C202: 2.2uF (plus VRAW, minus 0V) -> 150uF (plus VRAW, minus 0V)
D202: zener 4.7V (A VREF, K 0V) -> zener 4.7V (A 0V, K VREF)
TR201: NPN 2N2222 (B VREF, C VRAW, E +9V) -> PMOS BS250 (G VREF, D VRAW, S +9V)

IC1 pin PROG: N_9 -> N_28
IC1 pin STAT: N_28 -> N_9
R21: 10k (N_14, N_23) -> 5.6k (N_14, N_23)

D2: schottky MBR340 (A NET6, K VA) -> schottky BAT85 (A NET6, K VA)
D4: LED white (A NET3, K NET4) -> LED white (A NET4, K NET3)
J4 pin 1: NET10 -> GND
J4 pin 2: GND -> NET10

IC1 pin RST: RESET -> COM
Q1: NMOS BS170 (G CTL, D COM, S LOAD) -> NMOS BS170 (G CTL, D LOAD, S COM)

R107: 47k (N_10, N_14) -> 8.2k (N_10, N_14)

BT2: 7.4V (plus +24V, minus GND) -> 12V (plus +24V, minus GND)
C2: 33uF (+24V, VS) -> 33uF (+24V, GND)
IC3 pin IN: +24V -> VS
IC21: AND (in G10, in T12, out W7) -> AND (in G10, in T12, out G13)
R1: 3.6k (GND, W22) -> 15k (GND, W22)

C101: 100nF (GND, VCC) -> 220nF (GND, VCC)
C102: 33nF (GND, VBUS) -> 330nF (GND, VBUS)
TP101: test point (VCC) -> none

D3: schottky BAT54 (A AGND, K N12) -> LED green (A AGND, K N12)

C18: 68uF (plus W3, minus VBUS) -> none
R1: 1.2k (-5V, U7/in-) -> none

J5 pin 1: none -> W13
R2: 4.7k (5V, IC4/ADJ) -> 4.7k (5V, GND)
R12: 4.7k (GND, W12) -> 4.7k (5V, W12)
++++++++++
Each line in the data that holds the string "none" should be found and copied.

■ Answer box:
TP101: test point (VCC) -> none
C18: 68uF (plus W3, minus VBUS) -> none
R1: 1.2k (-5V, U7/in-) -> none
J5 pin 1: none -> W13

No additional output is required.